Prompt: Where the word "FILT" appears in a line below, copy the whole line.

*** Source material Section Begins ***

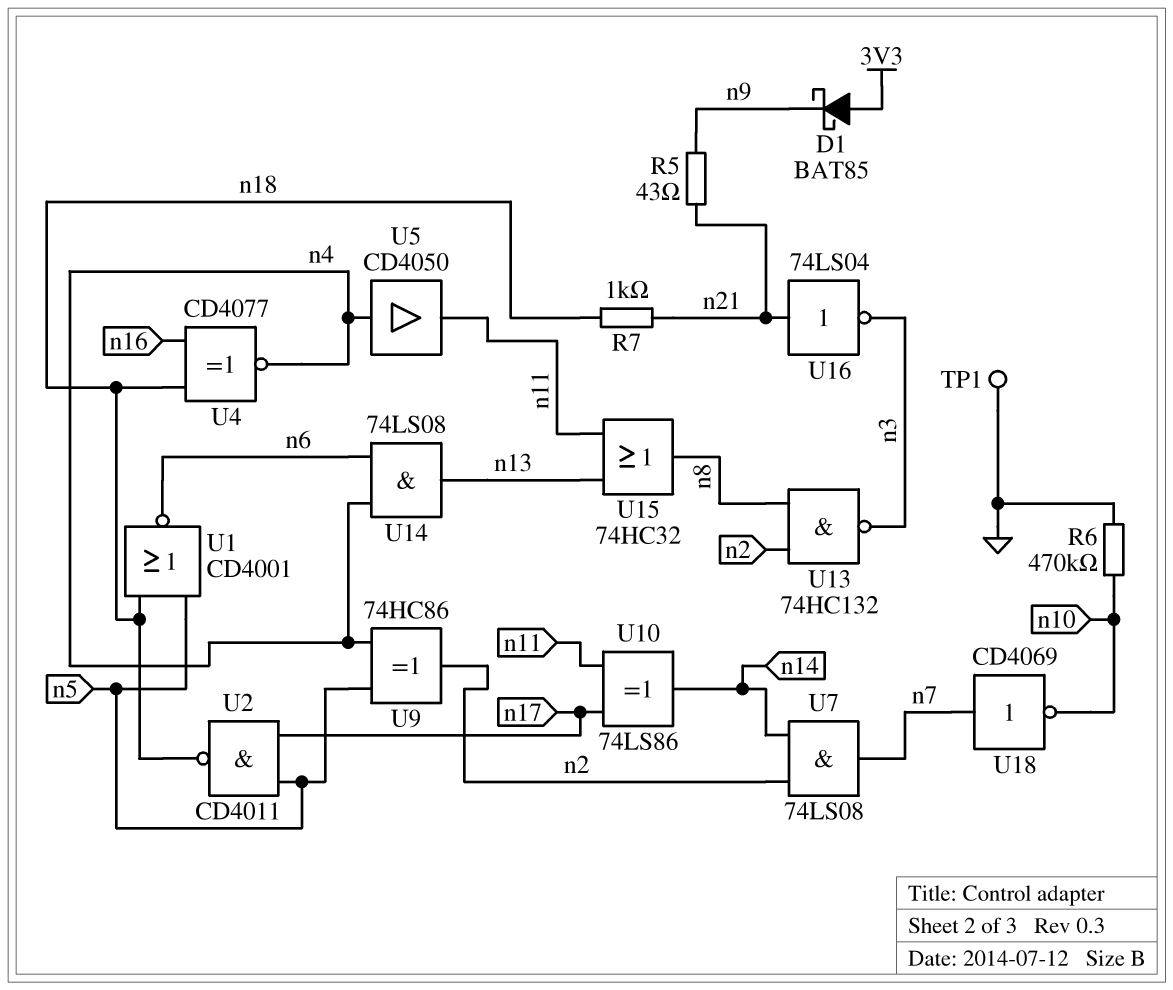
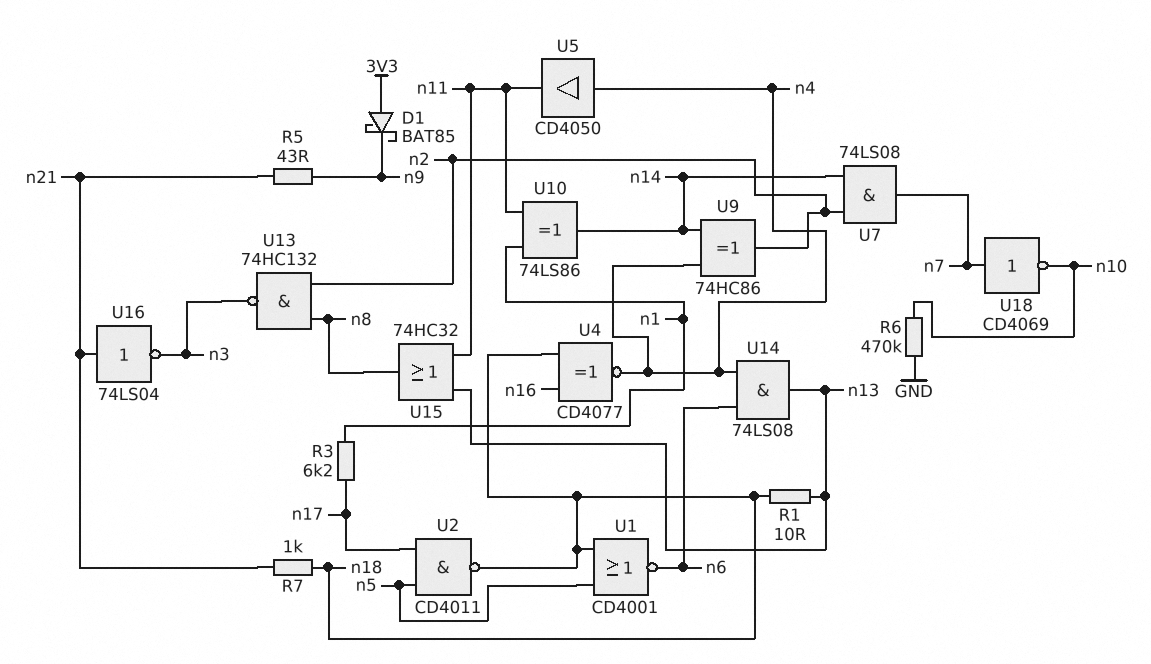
R1: none -> 10 (n13, n18)
R3: none -> 6.2k (n1, n17)
TP1: test point (GND) -> none
U9: XOR 74HC86 (in n4, in n5, out n2) -> XOR 74HC86 (in n4, in n14, out n2)
U10: XOR 74LS86 (in n11, in n17, out n14) -> XOR 74LS86 (in n1, in n11, out n14)

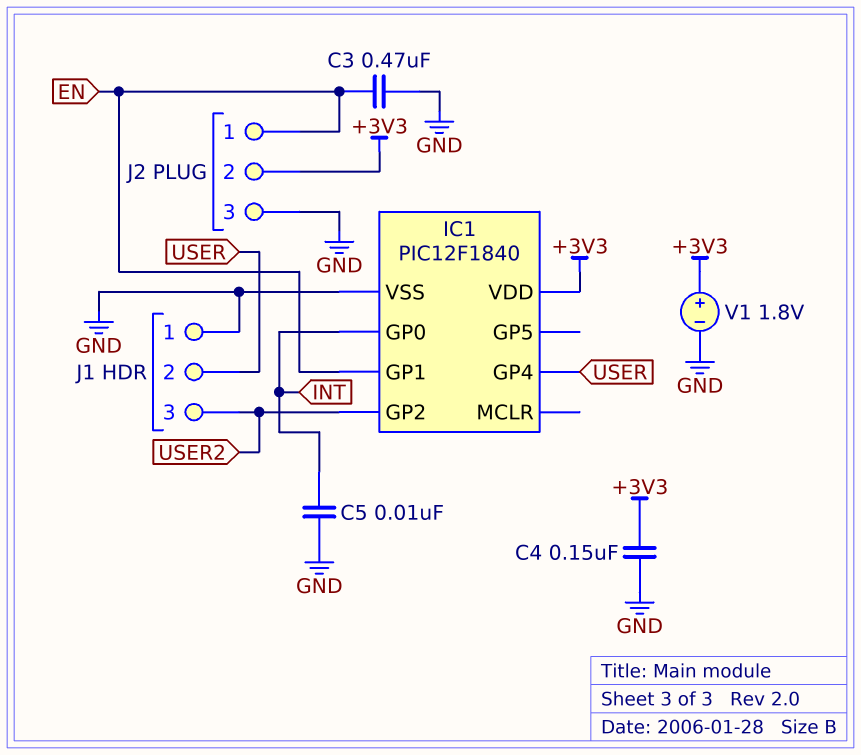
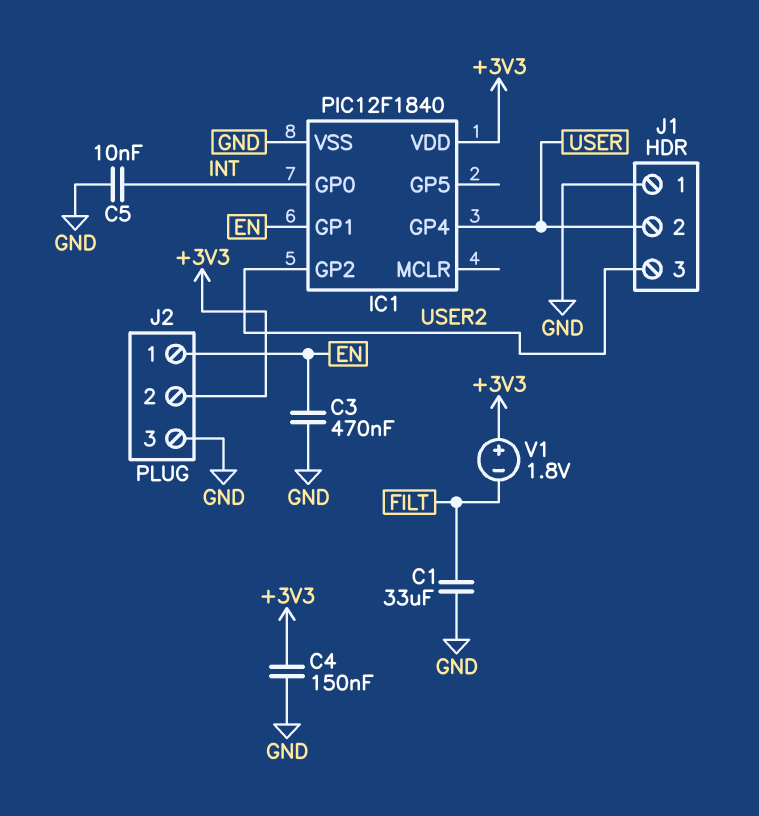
C1: none -> 33uF (FILT, GND)
V1: 1.8V (plus +3V3, minus GND) -> 1.8V (plus +3V3, minus FILT)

*** Source material Section Ends ***

Response below:
C1: none -> 33uF (FILT, GND)
V1: 1.8V (plus +3V3, minus GND) -> 1.8V (plus +3V3, minus FILT)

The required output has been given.